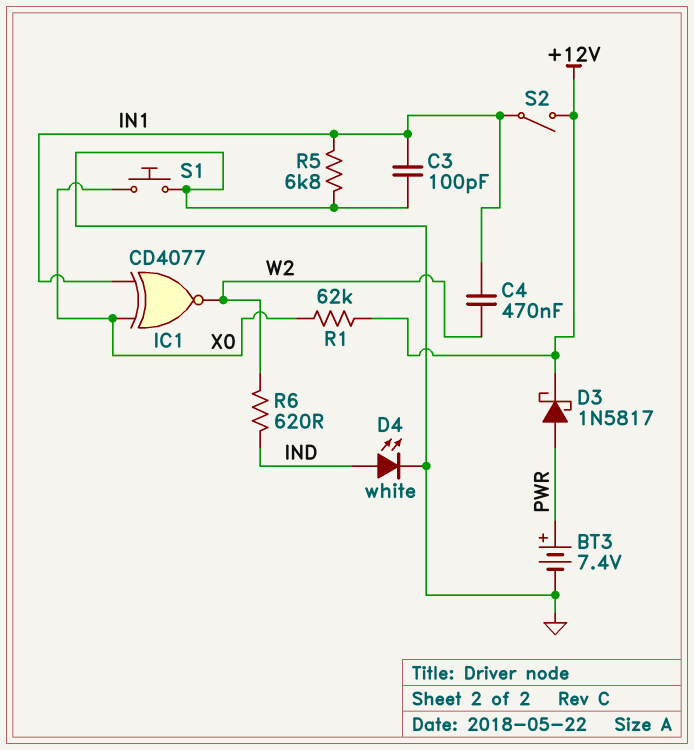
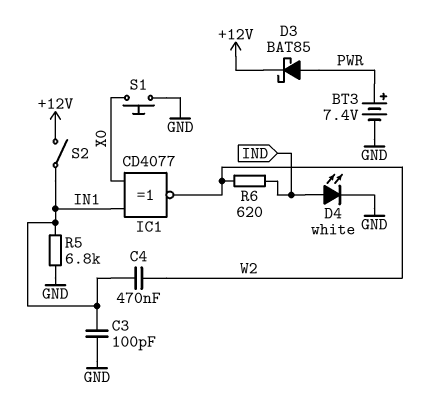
D3: schottky 1N5817 (A PWR, K +12V) -> schottky BAT85 (A PWR, K +12V)
R1: 62k (+12V, X0) -> none

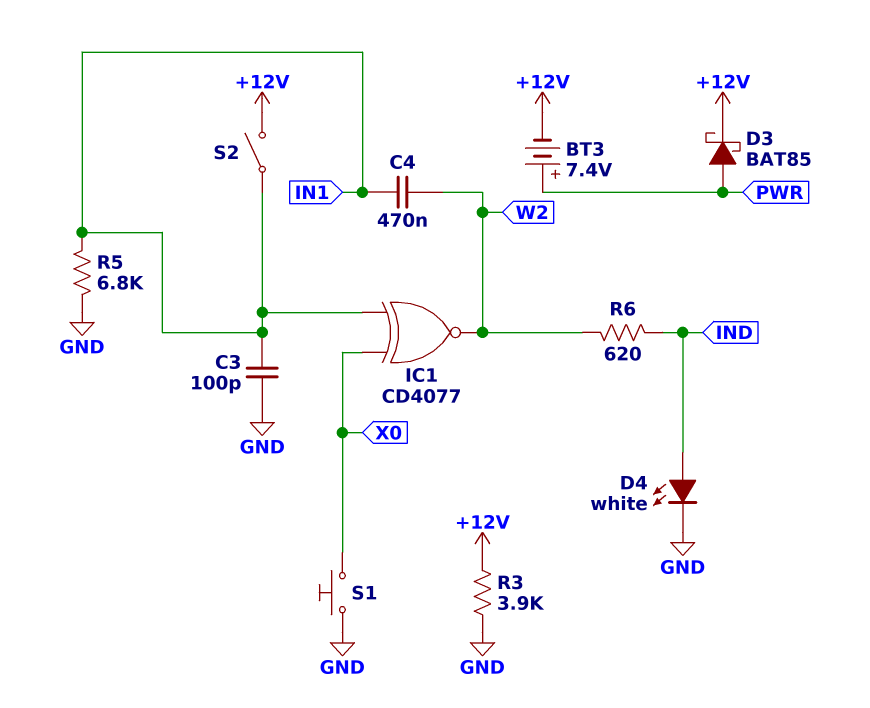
BT3: 7.4V (plus PWR, minus GND) -> 7.4V (plus PWR, minus +12V)
R3: none -> 3.9k (+12V, GND)

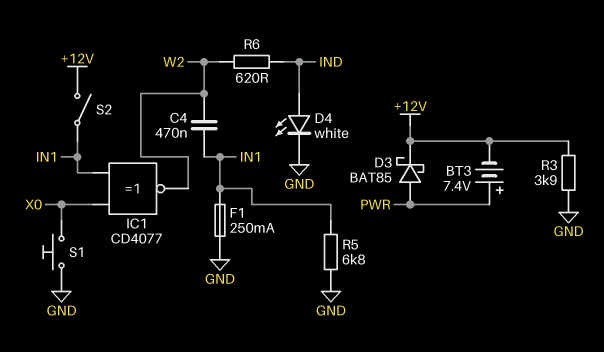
C3: 100pF (GND, IN1) -> none
F1: none -> 250mA (GND, IN1)

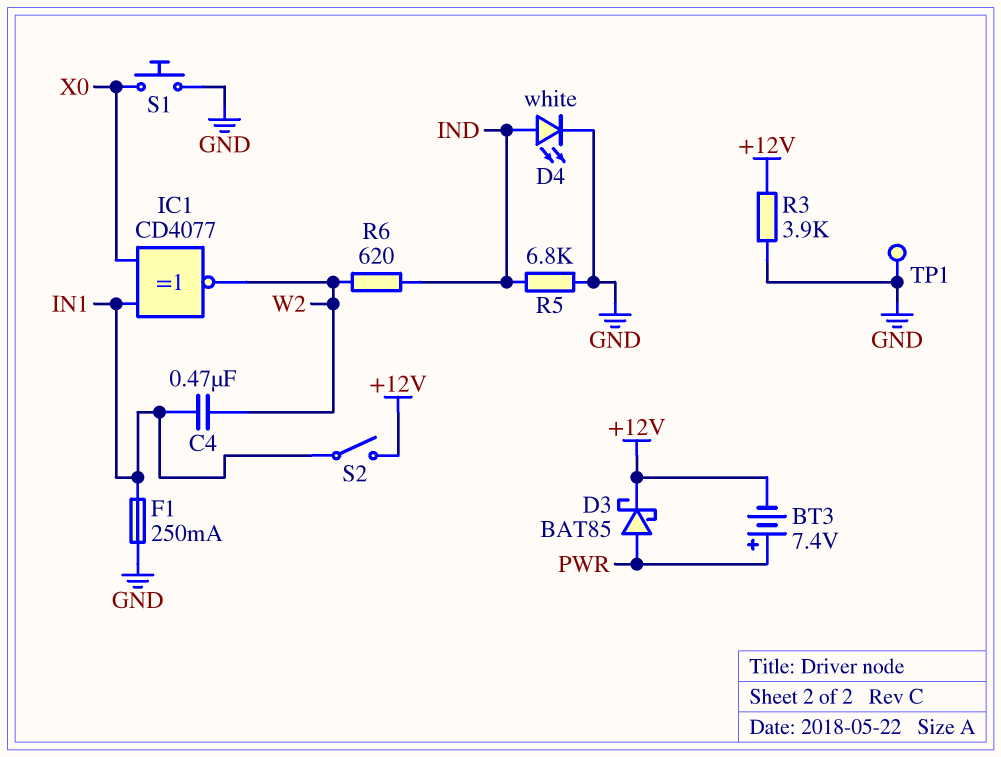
R5: 6.8k (GND, IN1) -> 6.8k (GND, IND)
TP1: none -> test point (GND)

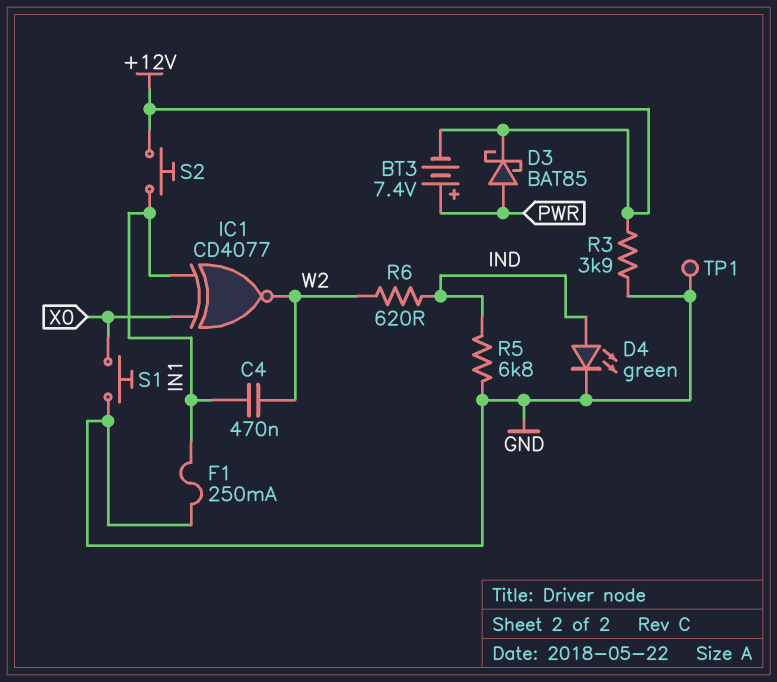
D4: LED white (A IND, K GND) -> LED green (A IND, K GND)
S2: switch (+12V, IN1) -> button (+12V, IN1)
++++++
◆ ABOUT THIS TASK
Output all the entries above verbatim, please. No images.

◆ SOLUTION TO THE PROBLEM
D3: schottky 1N5817 (A PWR, K +12V) -> schottky BAT85 (A PWR, K +12V)
R1: 62k (+12V, X0) -> none

BT3: 7.4V (plus PWR, minus GND) -> 7.4V (plus PWR, minus +12V)
R3: none -> 3.9k (+12V, GND)

C3: 100pF (GND, IN1) -> none
F1: none -> 250mA (GND, IN1)

R5: 6.8k (GND, IN1) -> 6.8k (GND, IND)
TP1: none -> test point (GND)

D4: LED white (A IND, K GND) -> LED green (A IND, K GND)
S2: switch (+12V, IN1) -> button (+12V, IN1)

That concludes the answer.